[Information provided — start]

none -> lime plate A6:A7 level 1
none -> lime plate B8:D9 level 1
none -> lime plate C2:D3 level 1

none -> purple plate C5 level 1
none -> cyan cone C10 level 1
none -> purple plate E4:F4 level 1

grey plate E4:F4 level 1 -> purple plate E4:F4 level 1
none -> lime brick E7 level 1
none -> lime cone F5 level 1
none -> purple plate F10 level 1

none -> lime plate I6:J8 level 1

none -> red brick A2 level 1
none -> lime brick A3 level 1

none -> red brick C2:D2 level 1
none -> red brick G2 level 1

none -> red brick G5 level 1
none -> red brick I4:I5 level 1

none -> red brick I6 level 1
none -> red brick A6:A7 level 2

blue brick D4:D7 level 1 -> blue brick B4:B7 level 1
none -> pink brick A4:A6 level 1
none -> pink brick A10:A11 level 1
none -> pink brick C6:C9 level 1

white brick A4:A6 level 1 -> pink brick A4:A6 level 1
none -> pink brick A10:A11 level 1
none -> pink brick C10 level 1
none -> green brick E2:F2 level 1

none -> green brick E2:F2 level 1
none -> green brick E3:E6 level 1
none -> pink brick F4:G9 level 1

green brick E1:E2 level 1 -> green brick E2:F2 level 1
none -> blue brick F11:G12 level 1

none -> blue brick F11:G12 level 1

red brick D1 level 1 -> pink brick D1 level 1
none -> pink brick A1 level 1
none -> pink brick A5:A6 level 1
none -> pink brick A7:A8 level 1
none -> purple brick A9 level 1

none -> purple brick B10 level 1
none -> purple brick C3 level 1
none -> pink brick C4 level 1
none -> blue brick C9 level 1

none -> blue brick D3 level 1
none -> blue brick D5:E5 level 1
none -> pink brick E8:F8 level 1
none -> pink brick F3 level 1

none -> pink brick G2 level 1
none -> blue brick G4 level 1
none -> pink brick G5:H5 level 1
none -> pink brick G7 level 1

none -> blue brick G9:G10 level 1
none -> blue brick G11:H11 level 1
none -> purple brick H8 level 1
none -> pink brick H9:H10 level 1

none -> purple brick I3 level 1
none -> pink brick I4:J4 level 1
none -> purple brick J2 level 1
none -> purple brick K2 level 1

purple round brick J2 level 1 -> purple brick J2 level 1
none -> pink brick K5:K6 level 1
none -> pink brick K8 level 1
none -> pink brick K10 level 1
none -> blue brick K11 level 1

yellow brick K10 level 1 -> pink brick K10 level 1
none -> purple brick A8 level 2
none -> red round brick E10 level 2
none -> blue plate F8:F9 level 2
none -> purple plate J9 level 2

[Information provided — finish]

Search the data for "cone". Copy each line that has it.

→ Result below
none -> cyan cone C10 level 1
none -> lime cone F5 level 1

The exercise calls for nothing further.